_Requirement_
Would you please repeat exactly the entries below, starting at the line with "(206, 244) = (292, 258): yellow" and ending at the line with "camera: 70 degrees left, 0 degrees up", and nothing outside that range? Leave out the pictures.

-- Data shown follows --

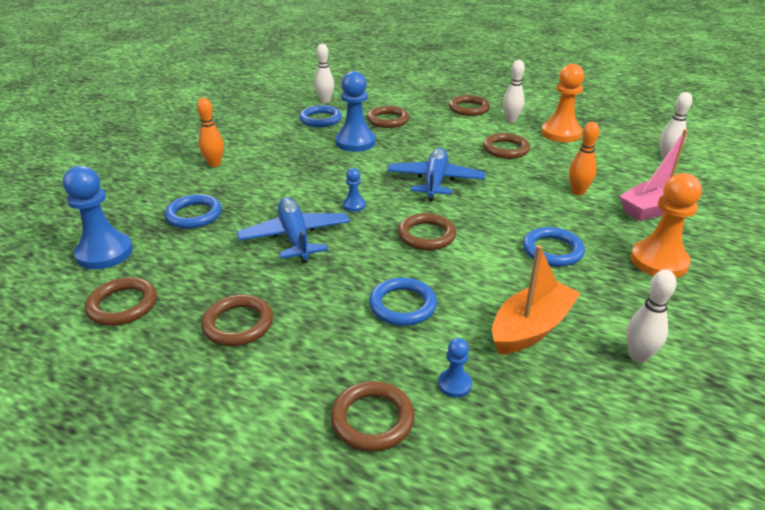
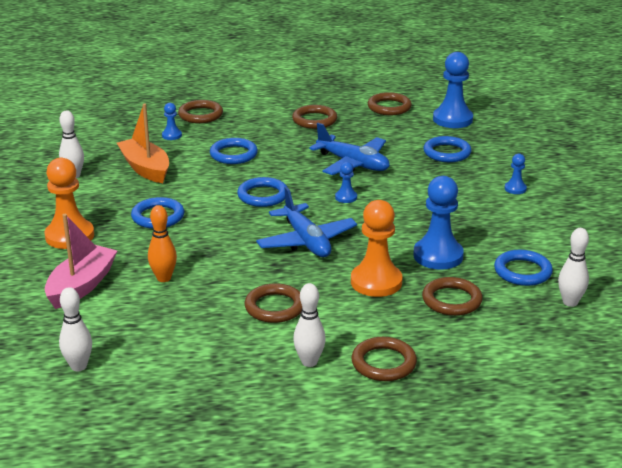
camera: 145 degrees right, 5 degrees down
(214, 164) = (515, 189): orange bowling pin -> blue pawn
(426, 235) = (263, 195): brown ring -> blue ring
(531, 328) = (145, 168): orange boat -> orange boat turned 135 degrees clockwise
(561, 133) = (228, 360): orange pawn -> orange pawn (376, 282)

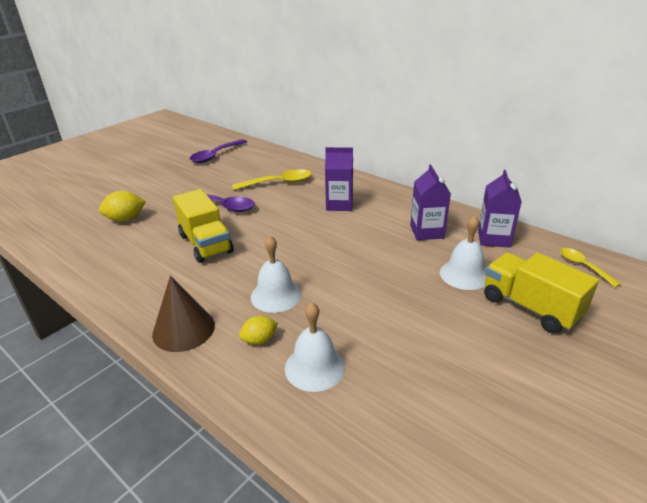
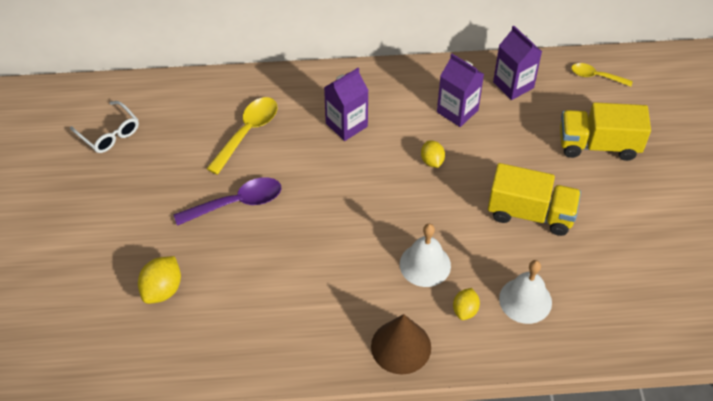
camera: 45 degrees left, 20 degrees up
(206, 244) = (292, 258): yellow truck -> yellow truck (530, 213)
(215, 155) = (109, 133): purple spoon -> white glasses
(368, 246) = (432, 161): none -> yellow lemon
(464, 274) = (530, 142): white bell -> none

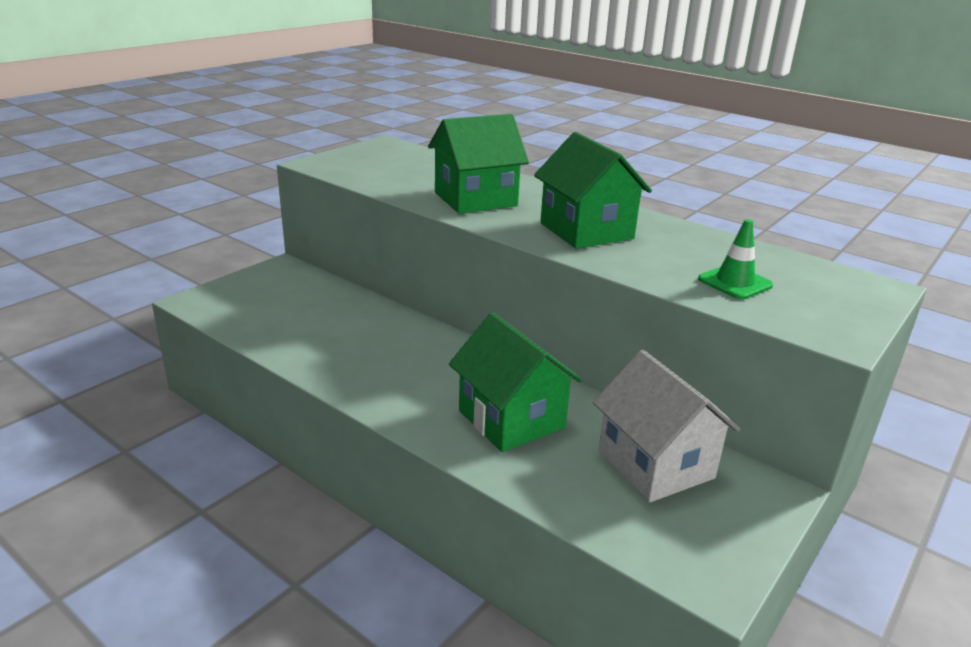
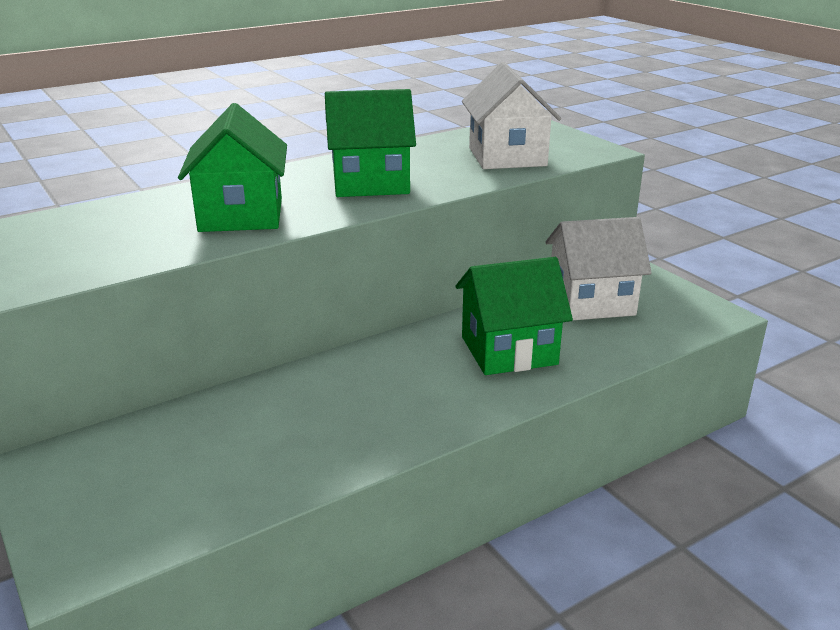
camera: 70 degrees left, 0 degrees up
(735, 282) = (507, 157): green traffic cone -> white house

-- Data shown concluded --
-- Data shown follows --

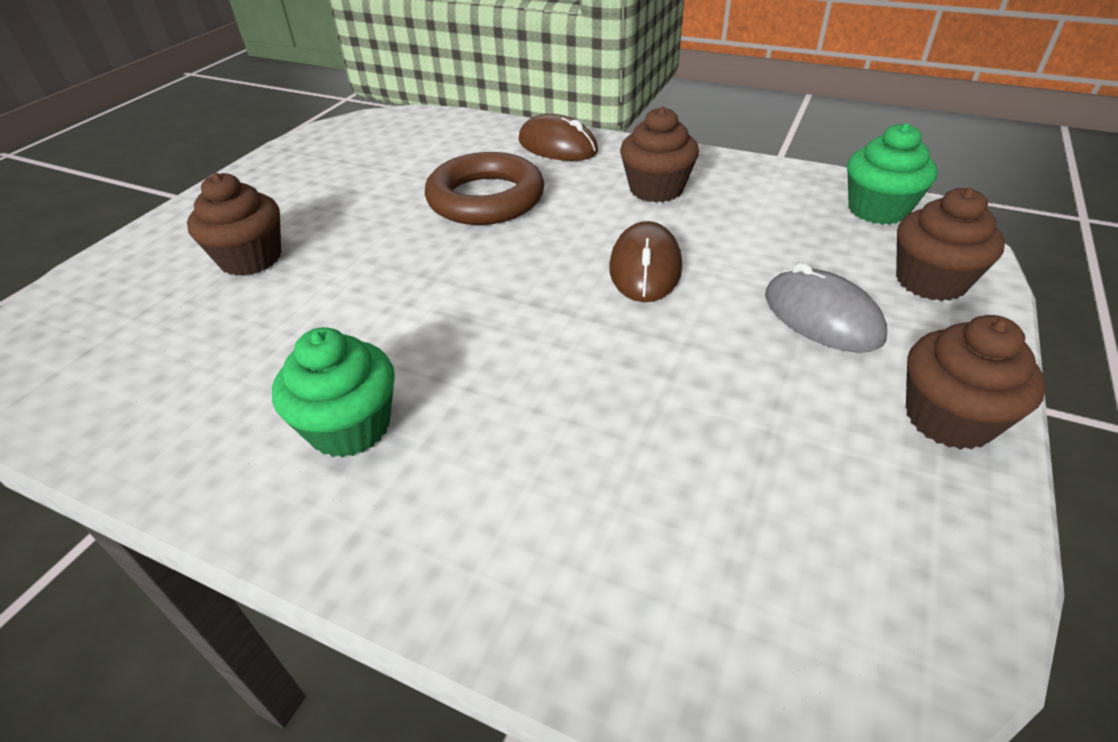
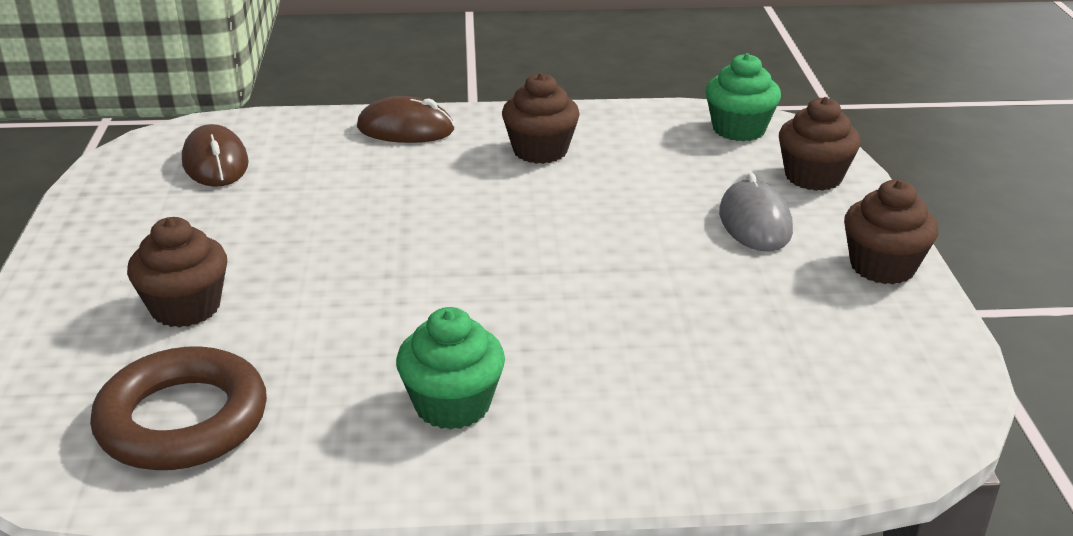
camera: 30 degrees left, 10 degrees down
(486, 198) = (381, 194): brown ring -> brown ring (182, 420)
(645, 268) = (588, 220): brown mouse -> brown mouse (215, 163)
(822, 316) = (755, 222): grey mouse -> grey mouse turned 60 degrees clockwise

-- Data shown concluded --
-- Data shown follows --

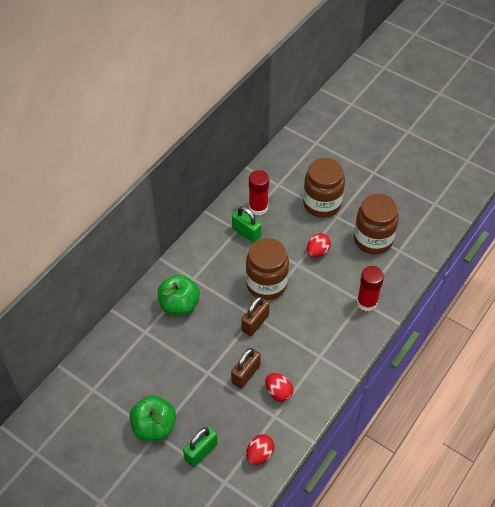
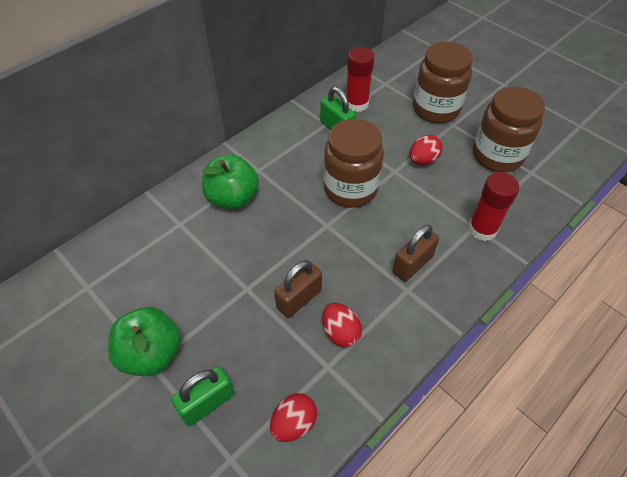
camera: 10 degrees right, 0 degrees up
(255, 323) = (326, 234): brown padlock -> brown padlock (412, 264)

-- Data shown concluded --

_Finished task_
(206, 244) = (292, 258): yellow truck -> yellow truck (530, 213)
(215, 155) = (109, 133): purple spoon -> white glasses
(368, 246) = (432, 161): none -> yellow lemon
(464, 274) = (530, 142): white bell -> none

camera: 70 degrees left, 0 degrees up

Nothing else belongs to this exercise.